▶ _About this exercise_: Begin at the line containing "brown brick A12:B12" in the entries below and end at the line containing "white plate H2:H3"; transcribe that range exactly and nothing outside it.

▶ _Material to process_:
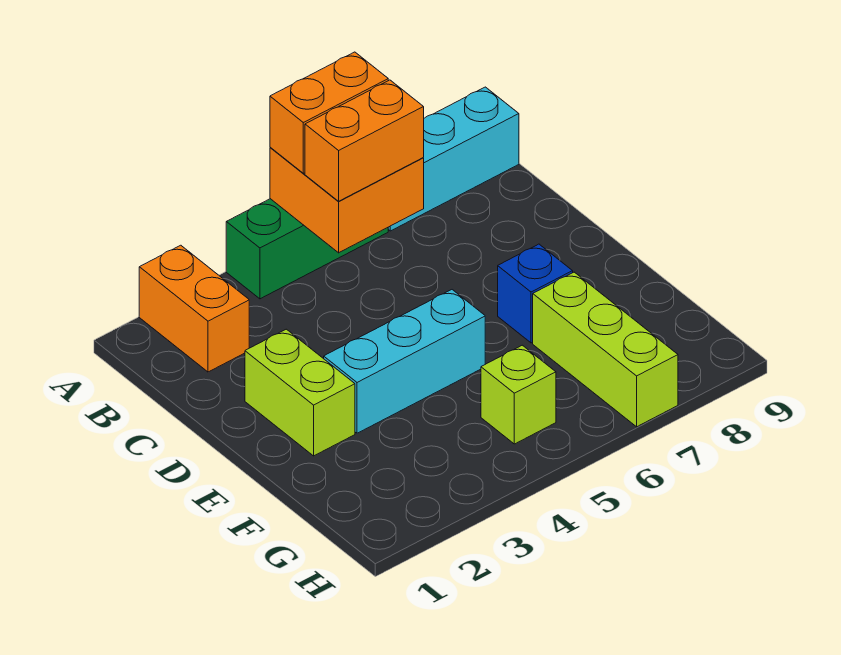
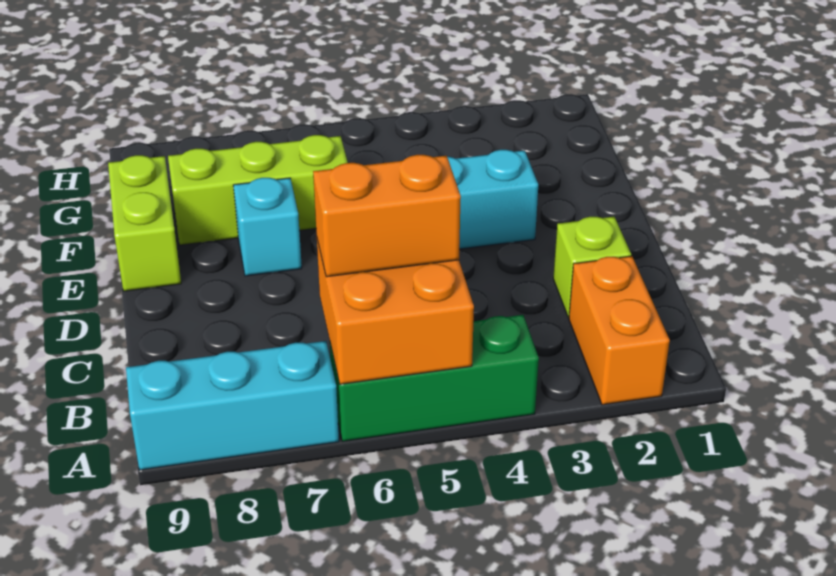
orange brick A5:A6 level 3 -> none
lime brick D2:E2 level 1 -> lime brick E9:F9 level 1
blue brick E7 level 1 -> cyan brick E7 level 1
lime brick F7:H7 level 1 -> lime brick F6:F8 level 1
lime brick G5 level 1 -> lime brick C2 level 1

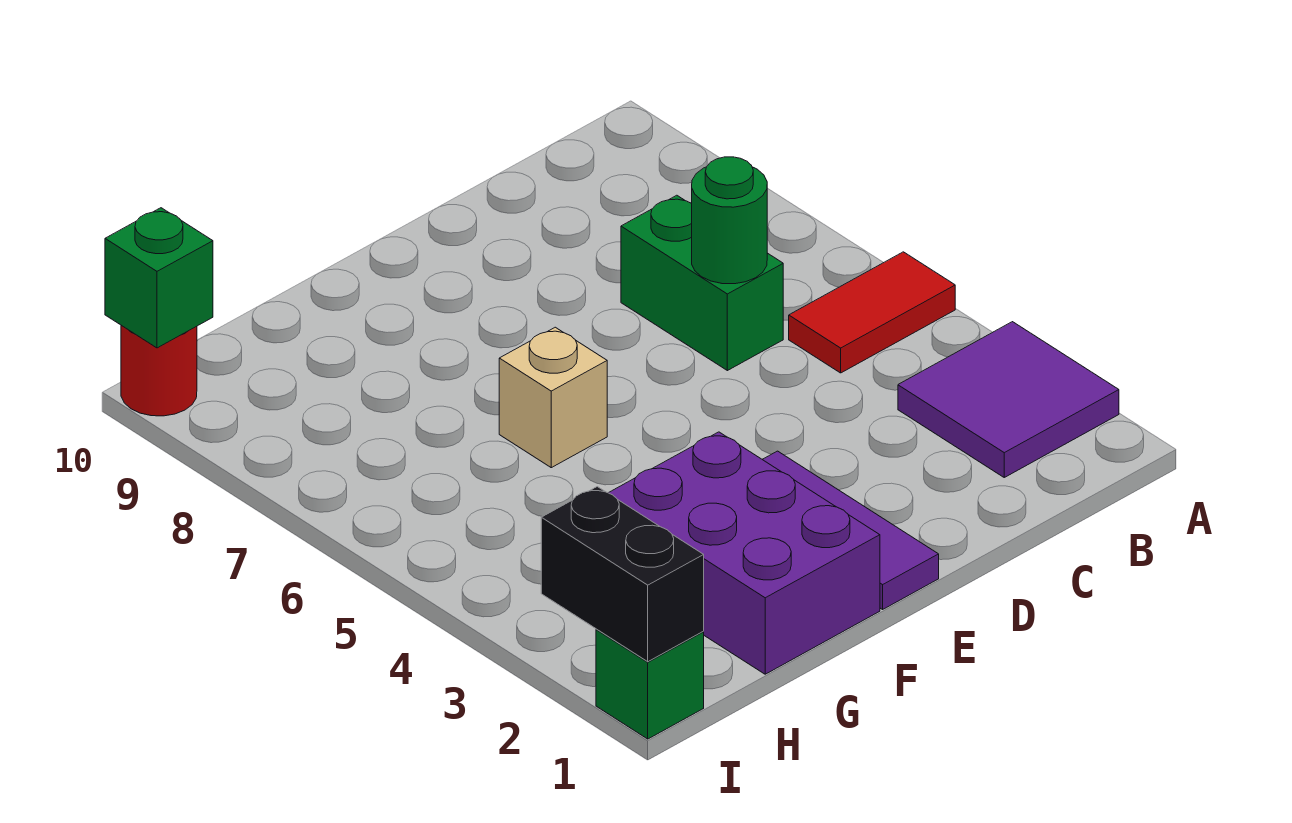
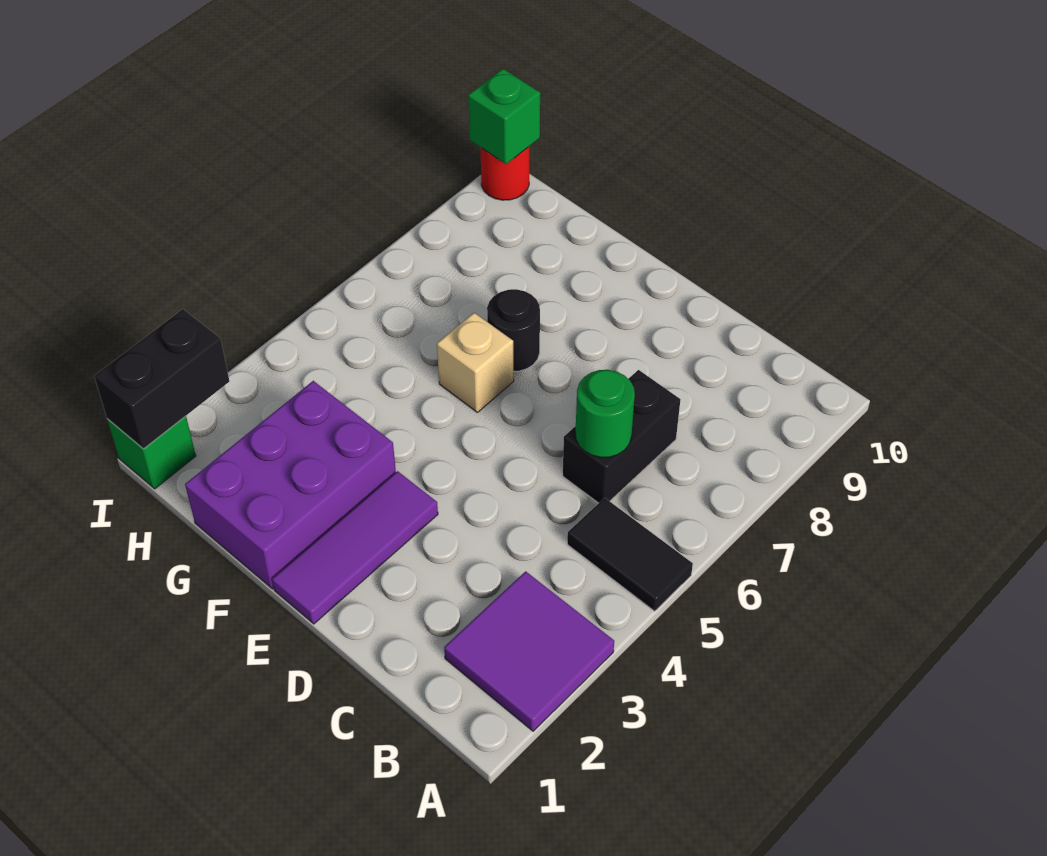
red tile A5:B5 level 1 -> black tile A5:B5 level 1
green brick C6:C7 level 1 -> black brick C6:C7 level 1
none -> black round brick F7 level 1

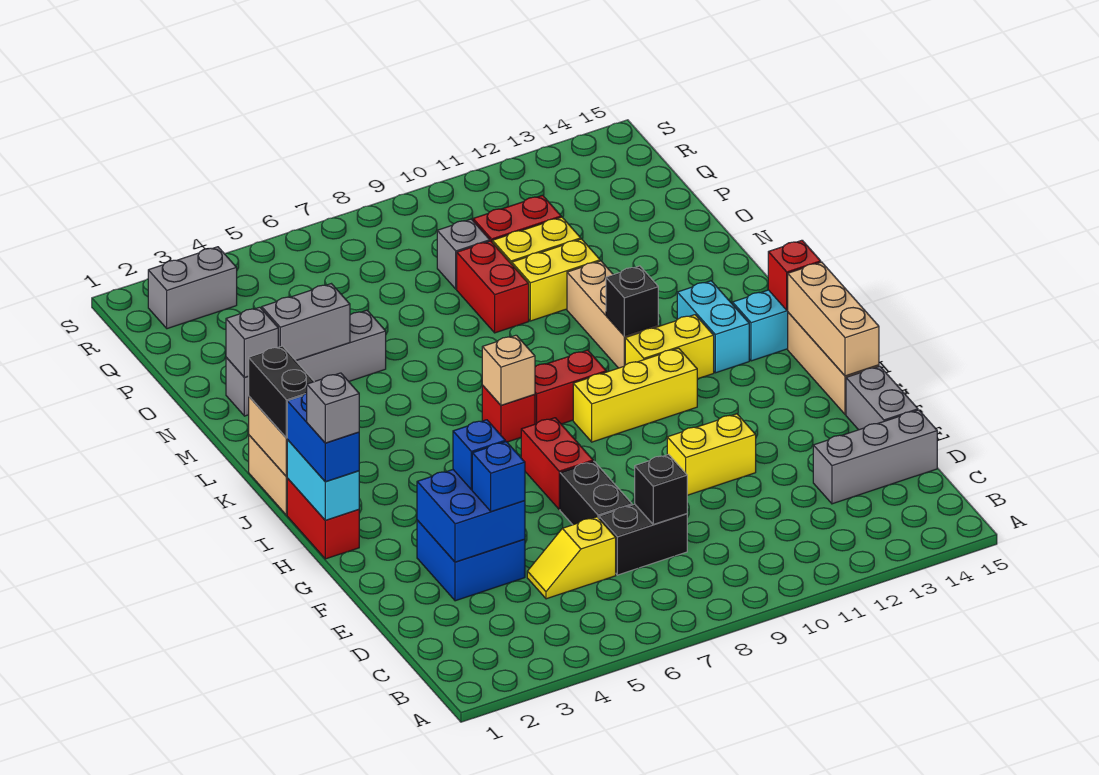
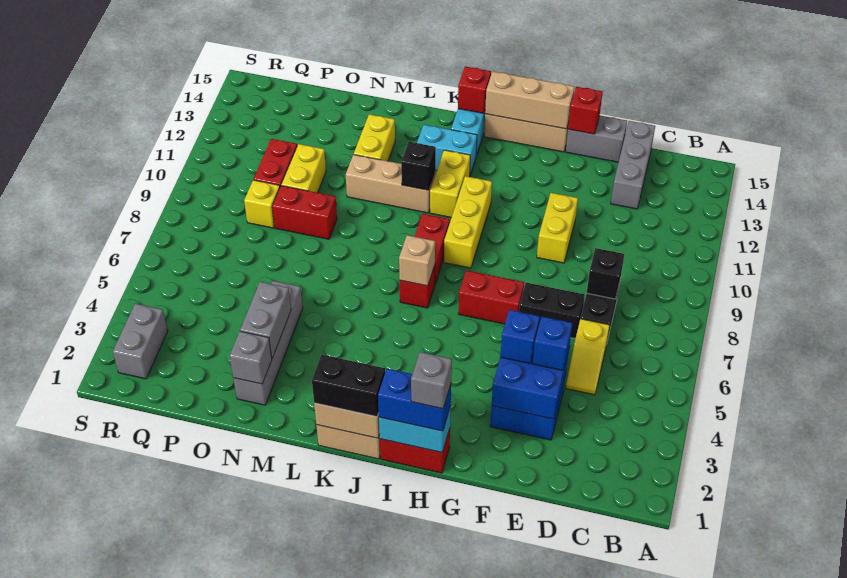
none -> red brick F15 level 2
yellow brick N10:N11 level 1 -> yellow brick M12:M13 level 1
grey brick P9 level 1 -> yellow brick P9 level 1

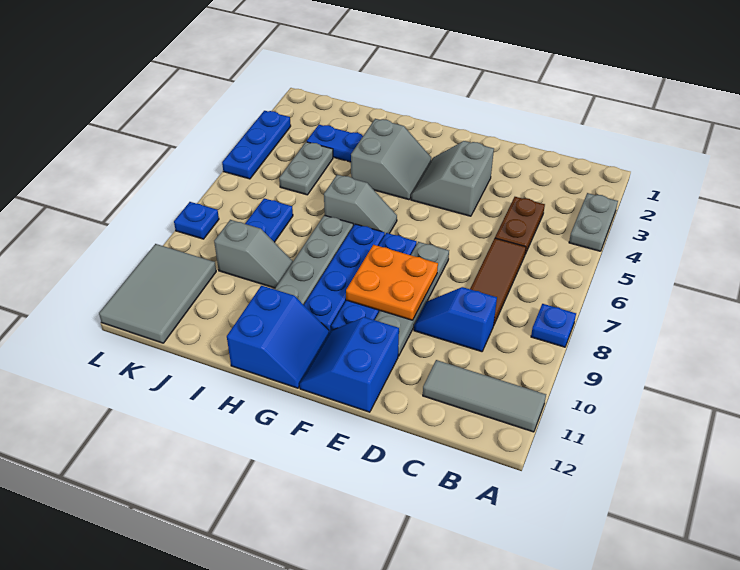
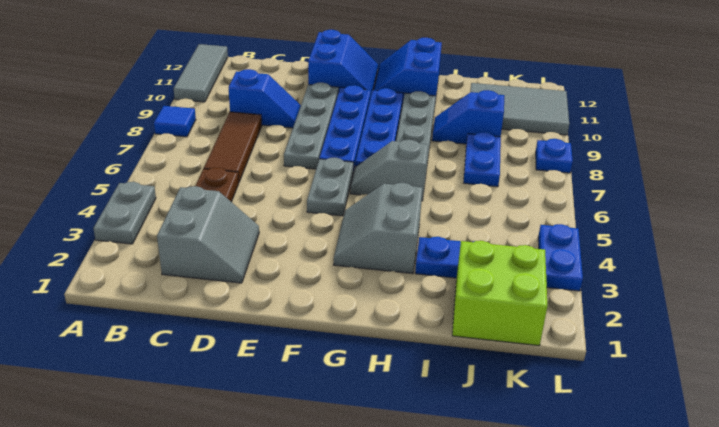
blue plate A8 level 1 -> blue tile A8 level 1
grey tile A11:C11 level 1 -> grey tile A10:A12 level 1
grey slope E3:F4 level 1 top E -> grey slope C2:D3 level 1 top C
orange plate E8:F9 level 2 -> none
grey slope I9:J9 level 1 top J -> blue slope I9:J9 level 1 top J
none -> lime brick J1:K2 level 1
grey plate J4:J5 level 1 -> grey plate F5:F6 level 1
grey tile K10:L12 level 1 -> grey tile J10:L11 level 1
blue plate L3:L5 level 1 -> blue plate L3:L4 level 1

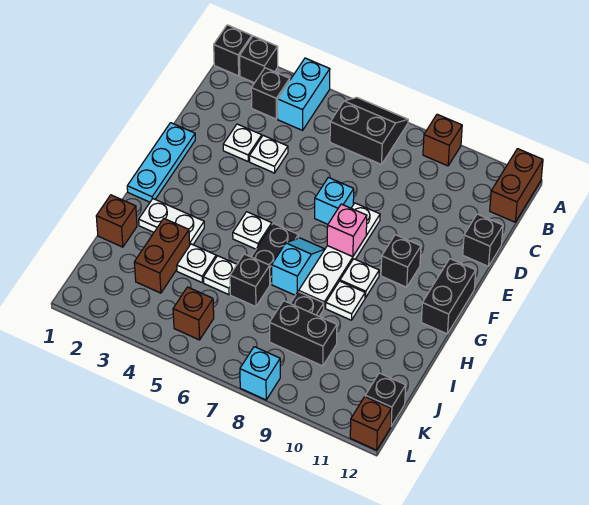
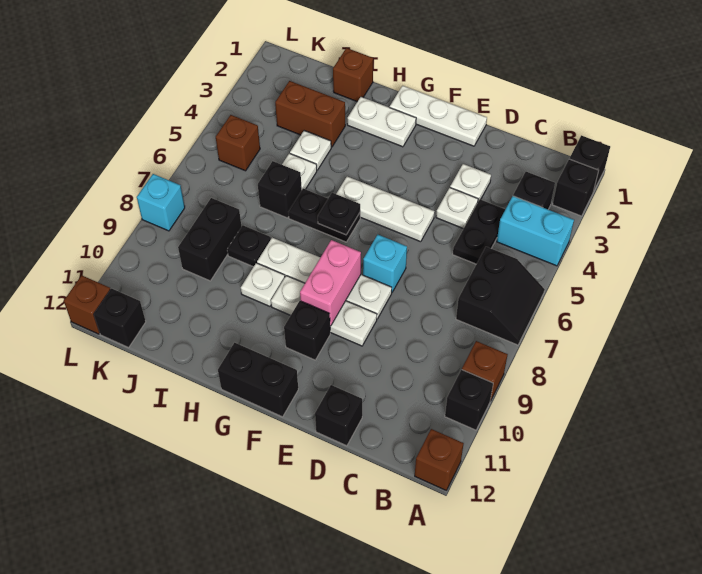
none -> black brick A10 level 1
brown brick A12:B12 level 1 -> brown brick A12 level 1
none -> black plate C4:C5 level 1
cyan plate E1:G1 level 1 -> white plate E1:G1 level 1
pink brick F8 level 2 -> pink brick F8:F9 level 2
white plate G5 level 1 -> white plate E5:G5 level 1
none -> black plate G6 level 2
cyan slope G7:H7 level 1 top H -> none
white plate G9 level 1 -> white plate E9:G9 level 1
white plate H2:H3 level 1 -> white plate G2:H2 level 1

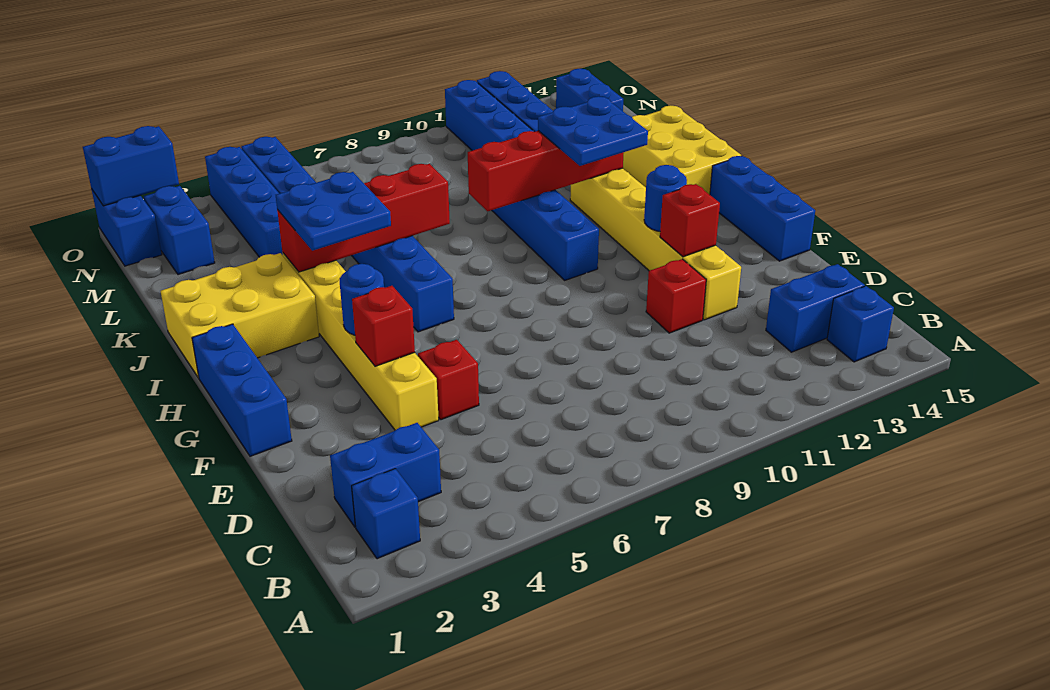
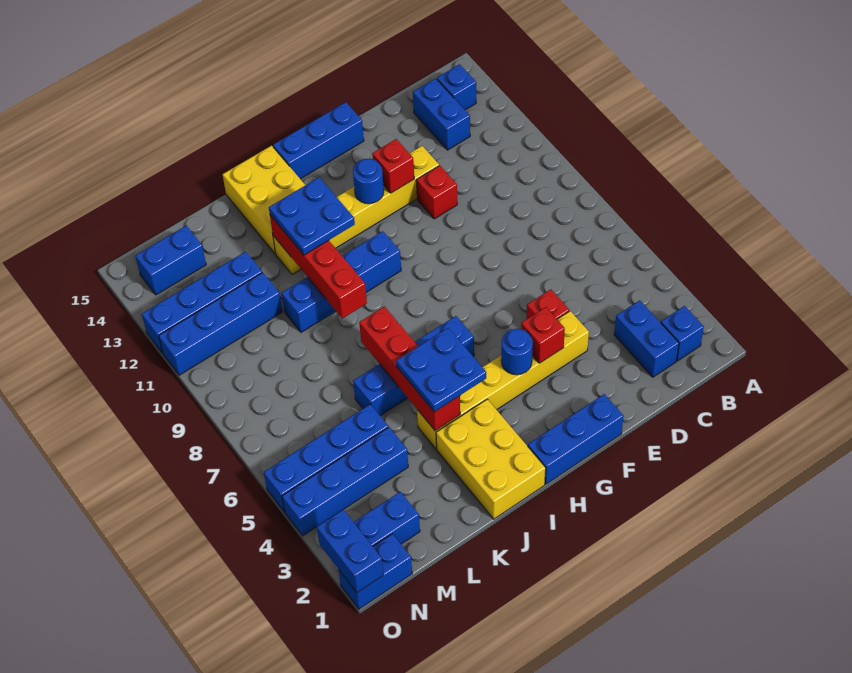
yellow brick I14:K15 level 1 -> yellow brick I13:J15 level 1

▶ _Response to this exercise_:
brown brick A12:B12 level 1 -> brown brick A12 level 1
none -> black plate C4:C5 level 1
cyan plate E1:G1 level 1 -> white plate E1:G1 level 1
pink brick F8 level 2 -> pink brick F8:F9 level 2
white plate G5 level 1 -> white plate E5:G5 level 1
none -> black plate G6 level 2
cyan slope G7:H7 level 1 top H -> none
white plate G9 level 1 -> white plate E9:G9 level 1
white plate H2:H3 level 1 -> white plate G2:H2 level 1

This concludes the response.